Data extracted from a collection:
┌────────

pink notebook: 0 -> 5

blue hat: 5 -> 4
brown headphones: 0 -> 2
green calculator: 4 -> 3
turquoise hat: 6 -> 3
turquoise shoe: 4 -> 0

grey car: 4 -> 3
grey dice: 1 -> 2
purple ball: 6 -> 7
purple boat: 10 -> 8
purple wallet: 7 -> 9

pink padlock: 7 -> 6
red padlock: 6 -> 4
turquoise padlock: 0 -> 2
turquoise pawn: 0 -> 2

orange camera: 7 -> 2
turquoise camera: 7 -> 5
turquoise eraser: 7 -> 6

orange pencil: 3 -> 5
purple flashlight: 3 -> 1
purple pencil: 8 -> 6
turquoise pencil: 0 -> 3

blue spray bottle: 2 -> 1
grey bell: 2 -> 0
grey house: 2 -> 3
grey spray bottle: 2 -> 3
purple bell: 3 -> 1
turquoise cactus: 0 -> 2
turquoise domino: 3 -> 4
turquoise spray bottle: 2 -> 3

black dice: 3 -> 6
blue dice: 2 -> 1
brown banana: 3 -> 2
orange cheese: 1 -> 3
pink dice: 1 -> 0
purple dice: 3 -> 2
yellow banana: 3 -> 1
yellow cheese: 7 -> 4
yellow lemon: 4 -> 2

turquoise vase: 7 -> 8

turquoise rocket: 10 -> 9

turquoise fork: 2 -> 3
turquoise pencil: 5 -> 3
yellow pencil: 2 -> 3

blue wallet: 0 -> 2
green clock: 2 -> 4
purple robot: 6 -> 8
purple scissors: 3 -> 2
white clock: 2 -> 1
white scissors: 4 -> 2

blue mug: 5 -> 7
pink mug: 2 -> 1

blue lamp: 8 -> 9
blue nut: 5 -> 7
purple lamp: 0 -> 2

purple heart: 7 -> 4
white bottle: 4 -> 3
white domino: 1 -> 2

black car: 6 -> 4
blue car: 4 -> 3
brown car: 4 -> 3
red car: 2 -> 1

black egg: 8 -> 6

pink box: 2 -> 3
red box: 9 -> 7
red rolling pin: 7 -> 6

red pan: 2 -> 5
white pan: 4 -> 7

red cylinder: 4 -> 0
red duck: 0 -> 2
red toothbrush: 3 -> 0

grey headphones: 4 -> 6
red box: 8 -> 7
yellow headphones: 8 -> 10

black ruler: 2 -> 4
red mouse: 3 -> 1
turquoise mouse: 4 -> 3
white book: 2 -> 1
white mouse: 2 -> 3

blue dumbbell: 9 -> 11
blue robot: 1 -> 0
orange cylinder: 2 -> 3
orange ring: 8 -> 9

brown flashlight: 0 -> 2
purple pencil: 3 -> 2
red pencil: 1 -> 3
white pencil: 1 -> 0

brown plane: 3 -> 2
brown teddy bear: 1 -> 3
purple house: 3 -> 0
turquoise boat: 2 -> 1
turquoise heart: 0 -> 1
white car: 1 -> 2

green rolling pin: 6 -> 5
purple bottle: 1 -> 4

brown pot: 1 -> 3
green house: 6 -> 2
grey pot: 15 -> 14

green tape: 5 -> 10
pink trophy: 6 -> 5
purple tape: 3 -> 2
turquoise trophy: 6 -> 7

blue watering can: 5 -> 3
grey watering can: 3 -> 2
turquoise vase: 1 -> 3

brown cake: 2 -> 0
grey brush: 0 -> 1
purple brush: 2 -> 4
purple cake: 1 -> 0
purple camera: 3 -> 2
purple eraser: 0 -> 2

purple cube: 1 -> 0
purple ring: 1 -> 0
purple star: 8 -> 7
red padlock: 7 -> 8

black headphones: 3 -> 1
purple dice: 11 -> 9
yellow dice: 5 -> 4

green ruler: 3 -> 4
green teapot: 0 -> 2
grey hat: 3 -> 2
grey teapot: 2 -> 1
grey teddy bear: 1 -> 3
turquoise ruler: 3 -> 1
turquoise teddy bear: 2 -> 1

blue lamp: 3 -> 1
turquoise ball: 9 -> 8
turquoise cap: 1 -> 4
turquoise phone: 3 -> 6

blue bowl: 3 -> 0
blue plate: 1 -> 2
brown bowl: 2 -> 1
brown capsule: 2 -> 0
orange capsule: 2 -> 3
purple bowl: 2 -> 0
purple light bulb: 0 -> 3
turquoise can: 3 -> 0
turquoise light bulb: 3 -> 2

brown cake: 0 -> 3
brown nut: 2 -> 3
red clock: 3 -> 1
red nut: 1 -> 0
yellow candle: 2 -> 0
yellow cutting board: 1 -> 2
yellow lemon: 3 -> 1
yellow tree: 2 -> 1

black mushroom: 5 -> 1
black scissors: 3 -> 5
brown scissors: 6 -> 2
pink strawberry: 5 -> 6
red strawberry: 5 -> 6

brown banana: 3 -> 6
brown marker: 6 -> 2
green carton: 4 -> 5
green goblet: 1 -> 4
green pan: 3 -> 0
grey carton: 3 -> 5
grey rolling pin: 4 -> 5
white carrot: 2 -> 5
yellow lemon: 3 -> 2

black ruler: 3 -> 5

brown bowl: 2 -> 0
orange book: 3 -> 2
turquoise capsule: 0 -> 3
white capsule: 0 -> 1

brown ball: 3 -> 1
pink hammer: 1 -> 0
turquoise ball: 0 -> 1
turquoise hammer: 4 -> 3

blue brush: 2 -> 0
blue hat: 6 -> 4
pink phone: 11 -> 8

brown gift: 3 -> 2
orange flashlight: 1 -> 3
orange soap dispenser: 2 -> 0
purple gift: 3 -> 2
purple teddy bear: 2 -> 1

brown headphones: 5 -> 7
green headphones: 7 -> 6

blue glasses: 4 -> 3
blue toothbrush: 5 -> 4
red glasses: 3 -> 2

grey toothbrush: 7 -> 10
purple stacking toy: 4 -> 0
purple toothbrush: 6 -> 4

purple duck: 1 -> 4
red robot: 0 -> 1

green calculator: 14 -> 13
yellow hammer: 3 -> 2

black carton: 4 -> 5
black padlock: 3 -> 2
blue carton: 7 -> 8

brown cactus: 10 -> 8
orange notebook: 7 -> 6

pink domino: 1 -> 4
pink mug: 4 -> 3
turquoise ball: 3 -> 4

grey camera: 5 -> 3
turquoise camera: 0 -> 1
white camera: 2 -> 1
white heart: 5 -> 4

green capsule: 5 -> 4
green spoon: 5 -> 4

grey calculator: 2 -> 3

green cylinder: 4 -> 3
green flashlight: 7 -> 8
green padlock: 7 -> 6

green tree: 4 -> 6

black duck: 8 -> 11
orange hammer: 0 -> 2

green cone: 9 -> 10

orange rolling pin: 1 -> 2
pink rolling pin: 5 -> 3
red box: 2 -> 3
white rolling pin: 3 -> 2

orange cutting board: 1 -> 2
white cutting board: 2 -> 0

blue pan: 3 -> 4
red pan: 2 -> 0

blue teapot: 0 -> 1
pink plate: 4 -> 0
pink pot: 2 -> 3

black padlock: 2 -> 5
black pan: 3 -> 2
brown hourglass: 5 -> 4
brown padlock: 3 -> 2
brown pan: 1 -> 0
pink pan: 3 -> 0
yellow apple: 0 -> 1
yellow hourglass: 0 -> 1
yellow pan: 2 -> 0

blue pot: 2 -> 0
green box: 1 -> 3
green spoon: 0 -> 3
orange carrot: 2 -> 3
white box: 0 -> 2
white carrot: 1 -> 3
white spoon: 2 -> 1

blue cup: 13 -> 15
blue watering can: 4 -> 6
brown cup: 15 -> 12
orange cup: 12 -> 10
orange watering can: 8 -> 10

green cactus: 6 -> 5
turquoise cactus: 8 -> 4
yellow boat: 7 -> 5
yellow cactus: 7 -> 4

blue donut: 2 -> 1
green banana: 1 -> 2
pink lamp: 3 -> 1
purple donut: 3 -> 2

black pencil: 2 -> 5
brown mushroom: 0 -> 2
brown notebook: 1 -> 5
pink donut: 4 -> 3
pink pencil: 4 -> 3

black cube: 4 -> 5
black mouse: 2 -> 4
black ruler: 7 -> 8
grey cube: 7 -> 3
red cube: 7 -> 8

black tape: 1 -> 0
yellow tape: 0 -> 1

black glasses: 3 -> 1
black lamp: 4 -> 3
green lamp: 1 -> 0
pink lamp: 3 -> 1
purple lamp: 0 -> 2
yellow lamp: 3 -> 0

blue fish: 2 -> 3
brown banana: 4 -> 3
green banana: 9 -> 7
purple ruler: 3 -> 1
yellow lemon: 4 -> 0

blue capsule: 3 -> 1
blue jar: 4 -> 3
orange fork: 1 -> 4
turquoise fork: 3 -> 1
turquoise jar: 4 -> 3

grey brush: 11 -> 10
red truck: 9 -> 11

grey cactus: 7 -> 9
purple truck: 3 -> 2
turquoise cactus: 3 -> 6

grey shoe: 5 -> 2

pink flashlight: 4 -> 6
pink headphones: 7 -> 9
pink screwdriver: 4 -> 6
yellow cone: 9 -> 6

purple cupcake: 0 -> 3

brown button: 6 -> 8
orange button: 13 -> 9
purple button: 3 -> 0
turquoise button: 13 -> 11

└────────

Task goal
Give nothing but the number of lines in the entries that include "mushroom".

Solved exercise
2